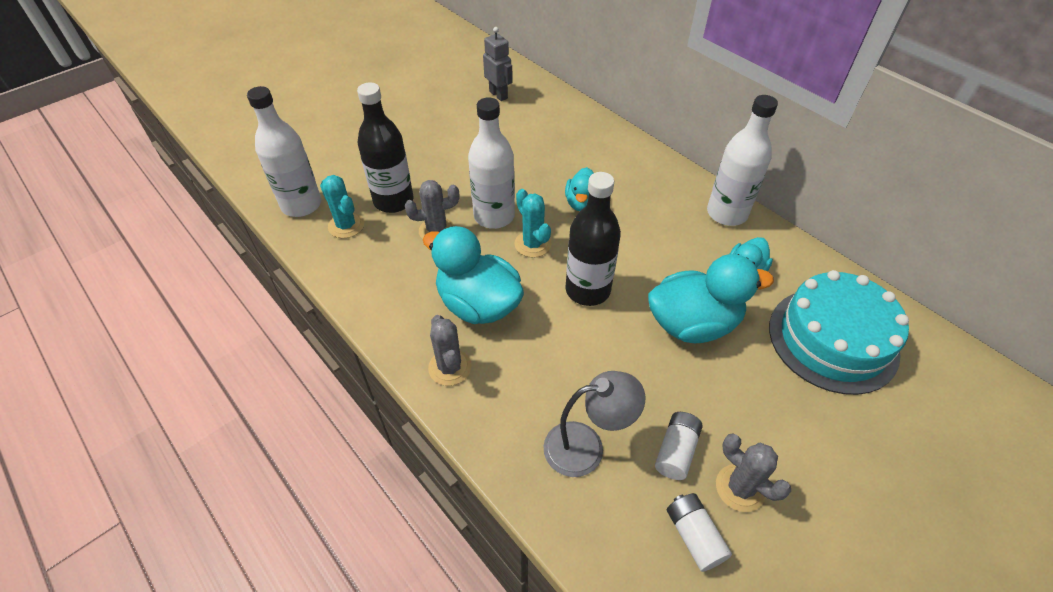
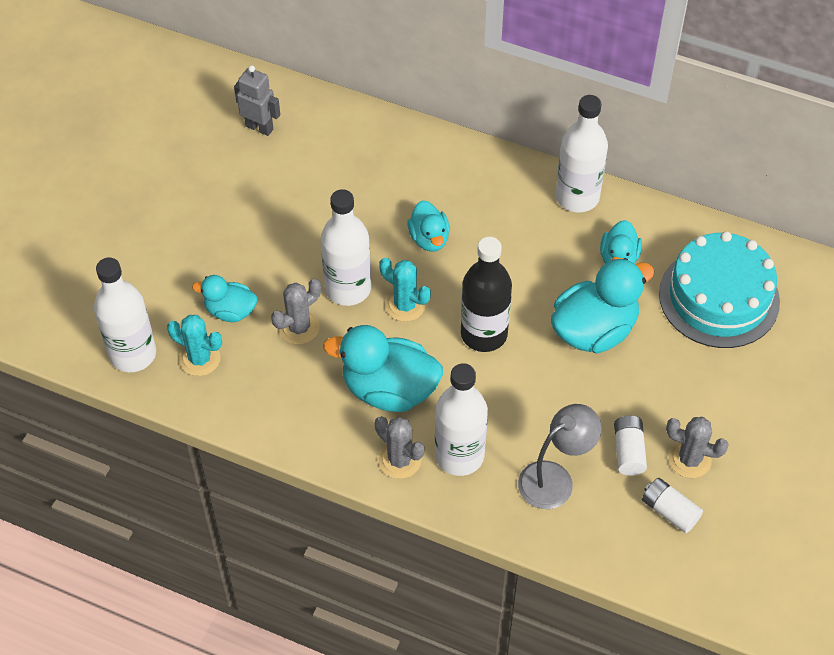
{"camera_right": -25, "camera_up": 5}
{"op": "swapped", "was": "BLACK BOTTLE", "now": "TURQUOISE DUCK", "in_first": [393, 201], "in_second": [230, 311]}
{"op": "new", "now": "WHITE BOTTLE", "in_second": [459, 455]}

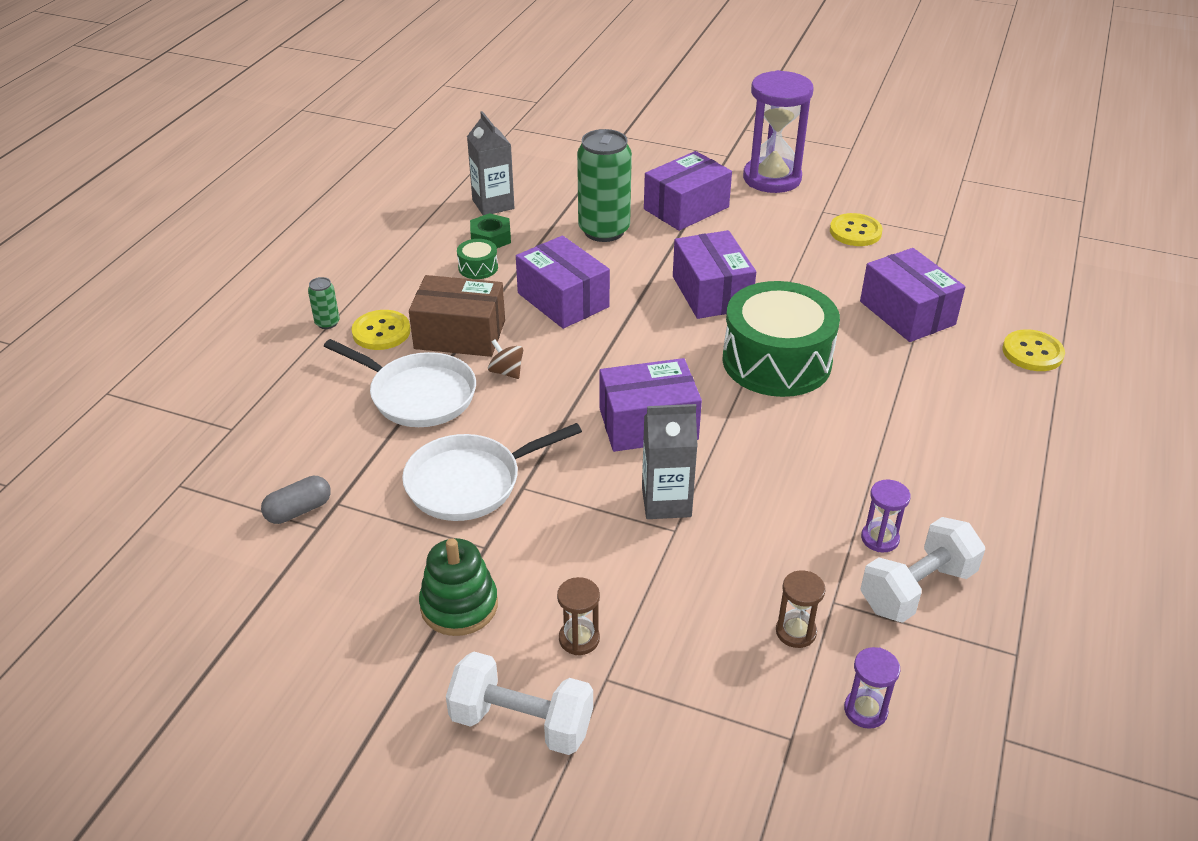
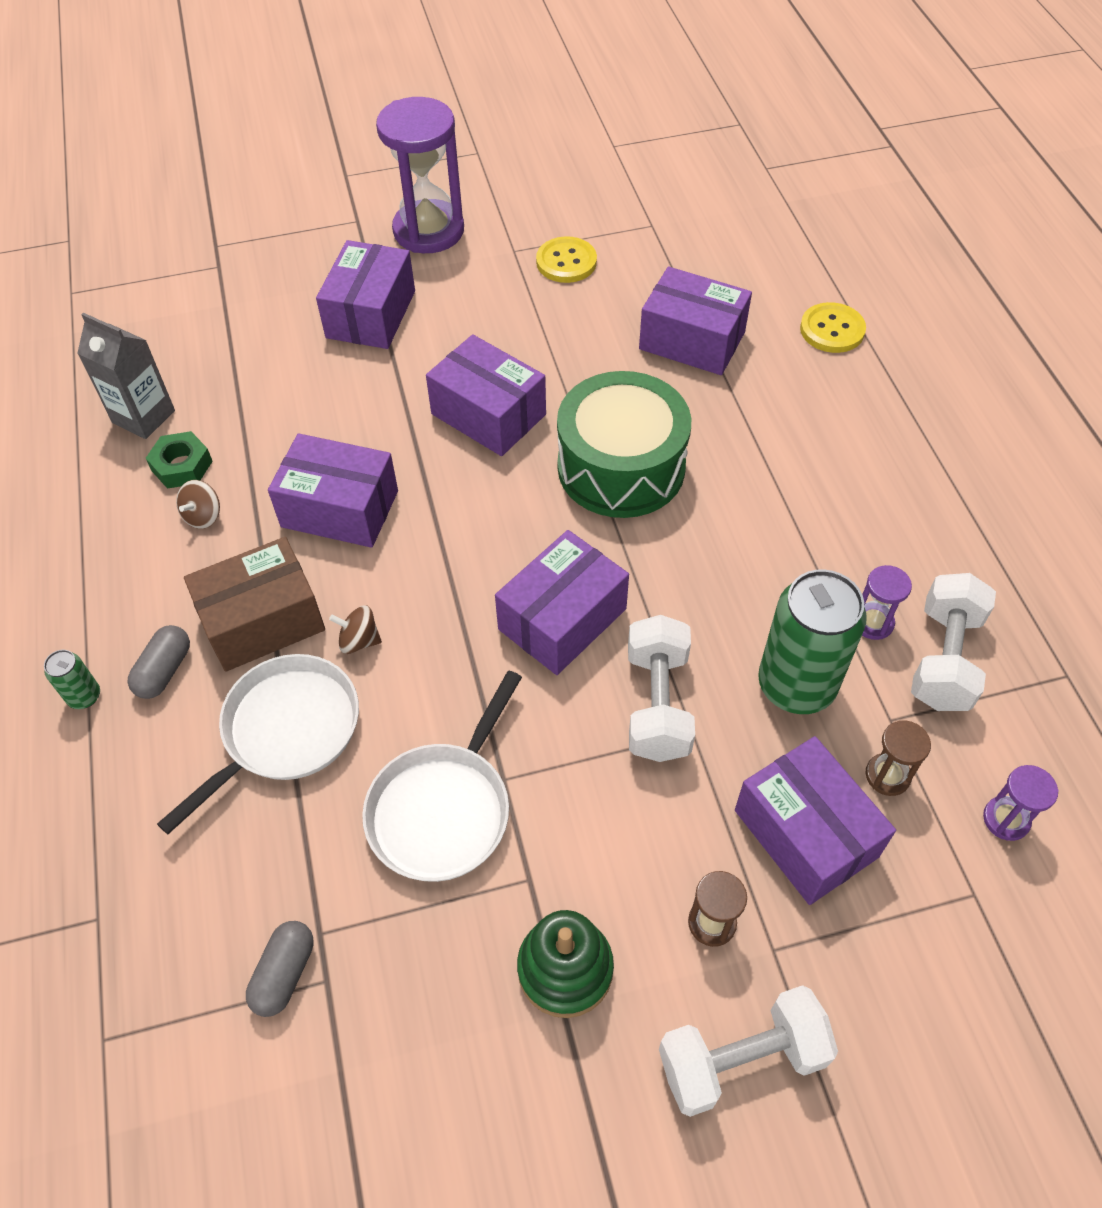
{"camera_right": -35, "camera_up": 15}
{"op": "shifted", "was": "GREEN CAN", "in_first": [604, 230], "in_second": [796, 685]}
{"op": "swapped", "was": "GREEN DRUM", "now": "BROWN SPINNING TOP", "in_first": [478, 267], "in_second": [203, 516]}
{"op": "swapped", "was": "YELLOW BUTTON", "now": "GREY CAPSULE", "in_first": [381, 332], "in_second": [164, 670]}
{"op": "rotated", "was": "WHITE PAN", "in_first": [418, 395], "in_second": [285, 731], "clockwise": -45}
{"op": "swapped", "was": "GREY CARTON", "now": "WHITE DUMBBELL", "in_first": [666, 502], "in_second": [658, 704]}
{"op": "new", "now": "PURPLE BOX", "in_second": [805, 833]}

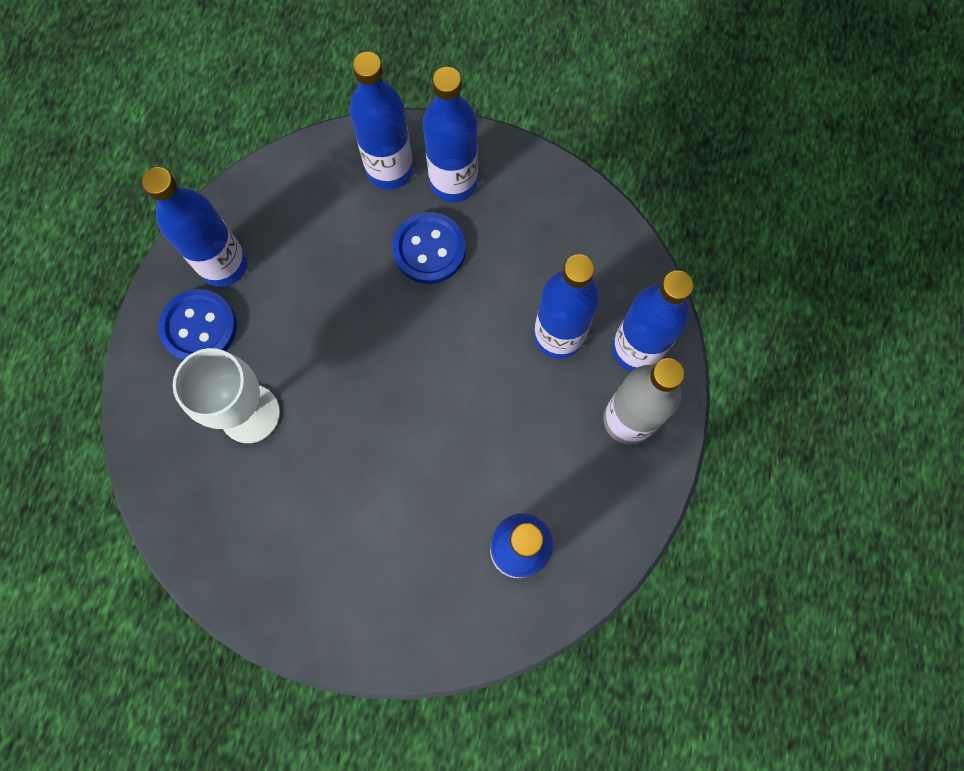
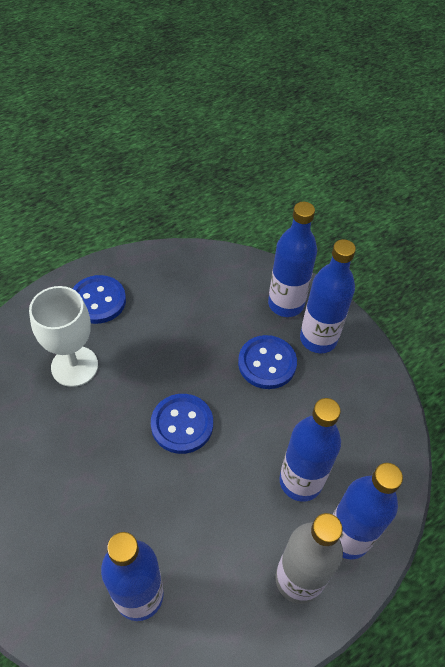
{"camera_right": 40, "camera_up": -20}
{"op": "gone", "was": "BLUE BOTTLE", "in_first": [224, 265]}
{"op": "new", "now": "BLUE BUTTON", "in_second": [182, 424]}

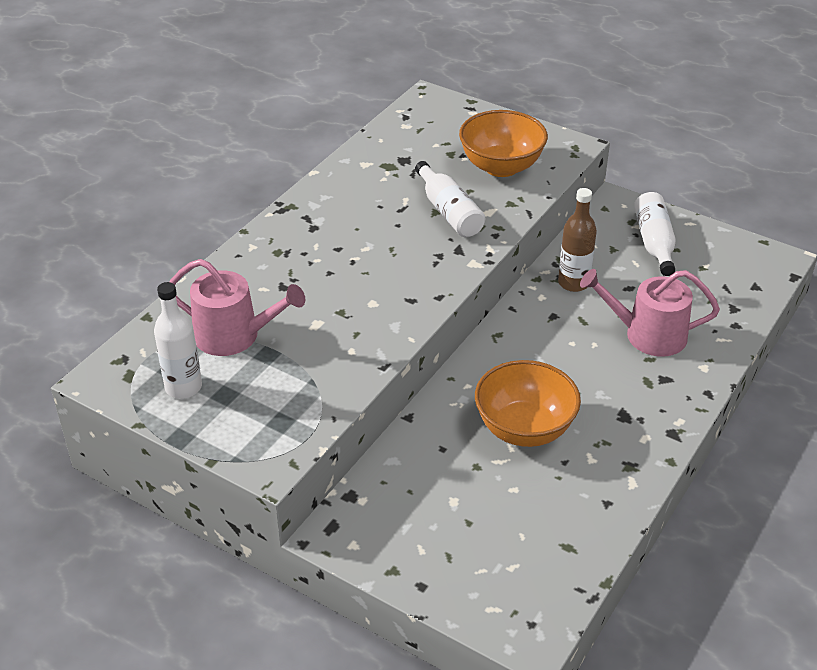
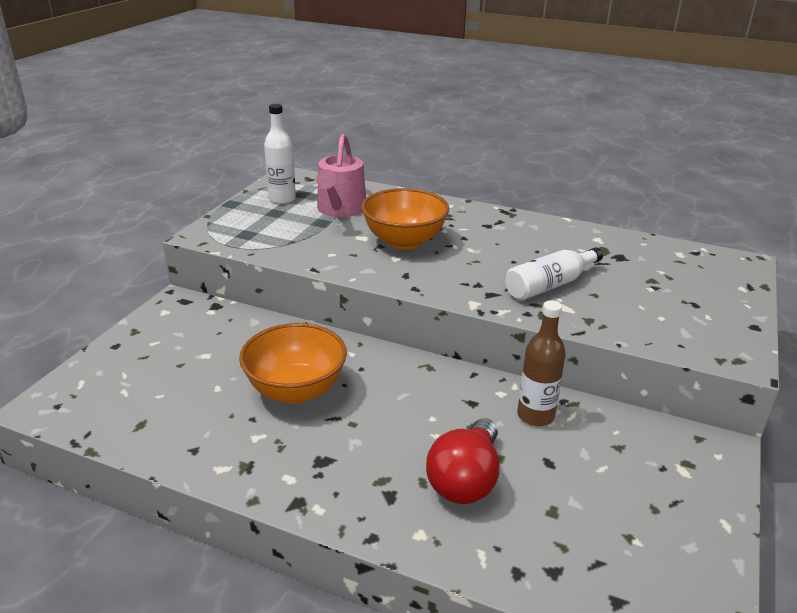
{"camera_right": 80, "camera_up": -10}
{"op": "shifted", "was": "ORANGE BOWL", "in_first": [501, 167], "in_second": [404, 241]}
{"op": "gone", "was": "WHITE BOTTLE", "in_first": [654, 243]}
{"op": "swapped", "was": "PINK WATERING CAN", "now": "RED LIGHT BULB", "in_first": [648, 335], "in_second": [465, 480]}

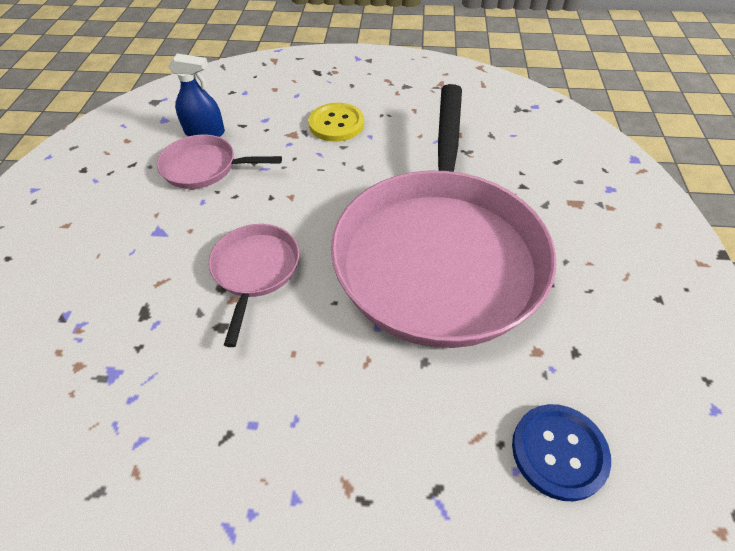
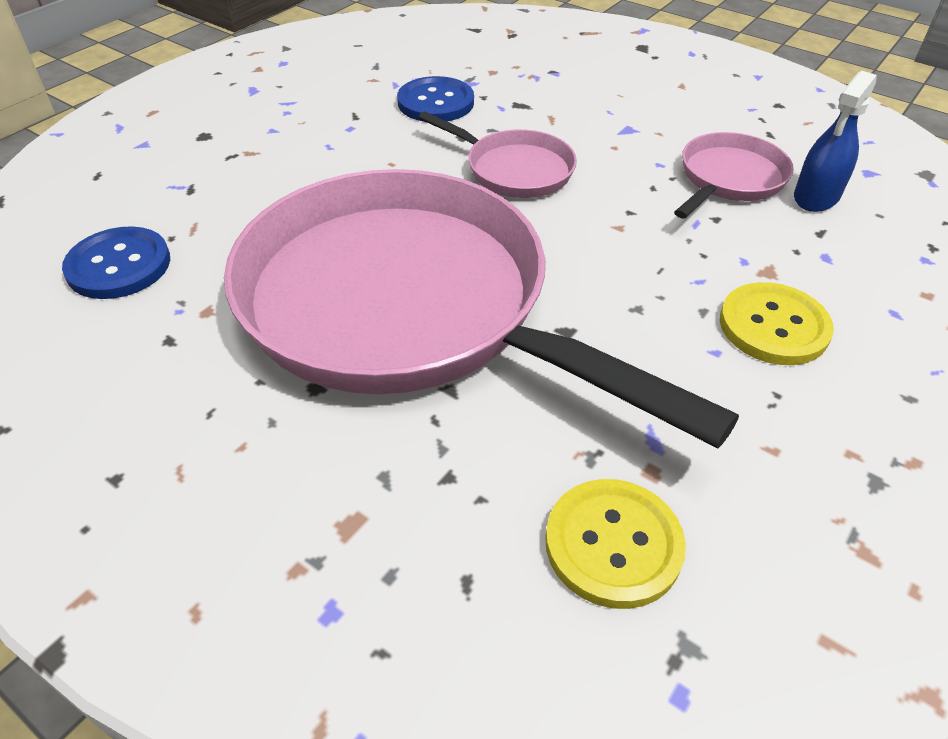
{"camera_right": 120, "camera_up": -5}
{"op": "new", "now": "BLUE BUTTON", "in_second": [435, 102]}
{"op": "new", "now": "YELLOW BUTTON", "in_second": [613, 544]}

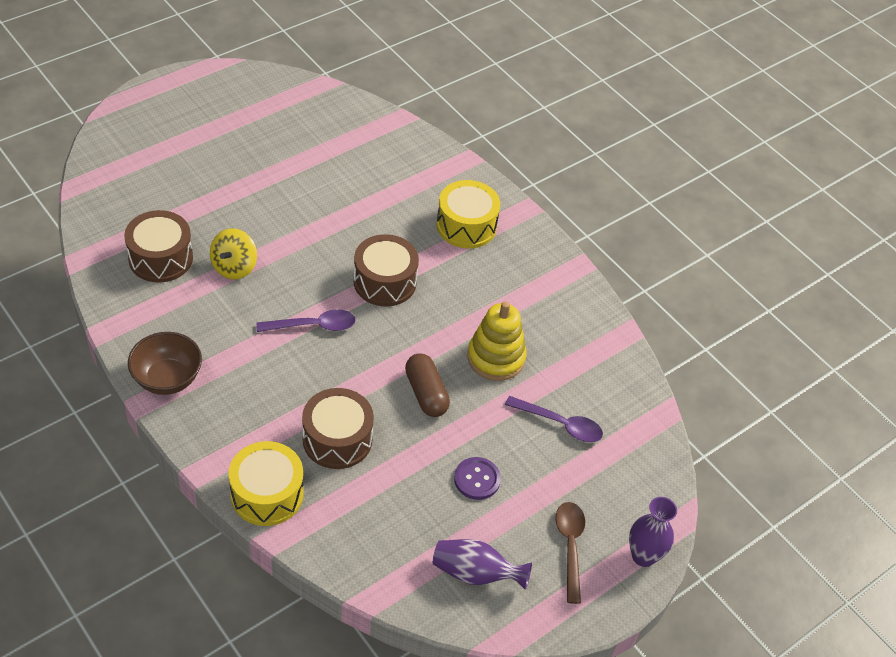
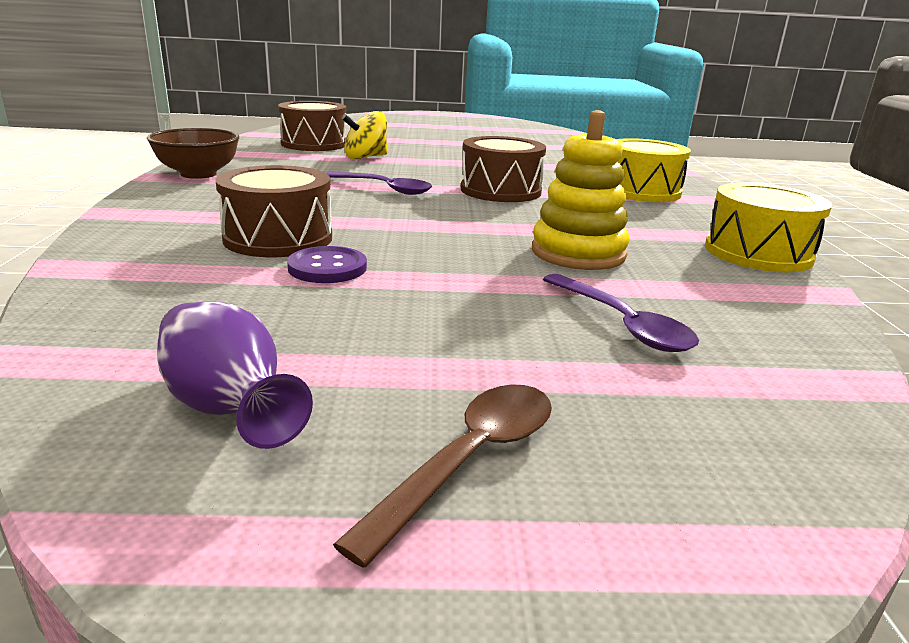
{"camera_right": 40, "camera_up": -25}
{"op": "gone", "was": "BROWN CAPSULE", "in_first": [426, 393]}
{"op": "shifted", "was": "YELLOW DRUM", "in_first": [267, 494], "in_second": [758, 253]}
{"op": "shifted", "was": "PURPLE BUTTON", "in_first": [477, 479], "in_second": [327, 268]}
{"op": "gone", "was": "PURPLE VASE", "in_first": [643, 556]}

EXERCISE GOAL: Your copy of the data above should match it exactly, apart from the images.

SOLUTION TO THE EXERCISE:
{"camera_right": -25, "camera_up": 5}
{"op": "swapped", "was": "BLACK BOTTLE", "now": "TURQUOISE DUCK", "in_first": [393, 201], "in_second": [230, 311]}
{"op": "new", "now": "WHITE BOTTLE", "in_second": [459, 455]}

{"camera_right": -35, "camera_up": 15}
{"op": "shifted", "was": "GREEN CAN", "in_first": [604, 230], "in_second": [796, 685]}
{"op": "swapped", "was": "GREEN DRUM", "now": "BROWN SPINNING TOP", "in_first": [478, 267], "in_second": [203, 516]}
{"op": "swapped", "was": "YELLOW BUTTON", "now": "GREY CAPSULE", "in_first": [381, 332], "in_second": [164, 670]}
{"op": "rotated", "was": "WHITE PAN", "in_first": [418, 395], "in_second": [285, 731], "clockwise": -45}
{"op": "swapped", "was": "GREY CARTON", "now": "WHITE DUMBBELL", "in_first": [666, 502], "in_second": [658, 704]}
{"op": "new", "now": "PURPLE BOX", "in_second": [805, 833]}

{"camera_right": 40, "camera_up": -20}
{"op": "gone", "was": "BLUE BOTTLE", "in_first": [224, 265]}
{"op": "new", "now": "BLUE BUTTON", "in_second": [182, 424]}

{"camera_right": 80, "camera_up": -10}
{"op": "shifted", "was": "ORANGE BOWL", "in_first": [501, 167], "in_second": [404, 241]}
{"op": "gone", "was": "WHITE BOTTLE", "in_first": [654, 243]}
{"op": "swapped", "was": "PINK WATERING CAN", "now": "RED LIGHT BULB", "in_first": [648, 335], "in_second": [465, 480]}

{"camera_right": 120, "camera_up": -5}
{"op": "new", "now": "BLUE BUTTON", "in_second": [435, 102]}
{"op": "new", "now": "YELLOW BUTTON", "in_second": [613, 544]}

{"camera_right": 40, "camera_up": -25}
{"op": "gone", "was": "BROWN CAPSULE", "in_first": [426, 393]}
{"op": "shifted", "was": "YELLOW DRUM", "in_first": [267, 494], "in_second": [758, 253]}
{"op": "shifted", "was": "PURPLE BUTTON", "in_first": [477, 479], "in_second": [327, 268]}
{"op": "gone", "was": "PURPLE VASE", "in_first": [643, 556]}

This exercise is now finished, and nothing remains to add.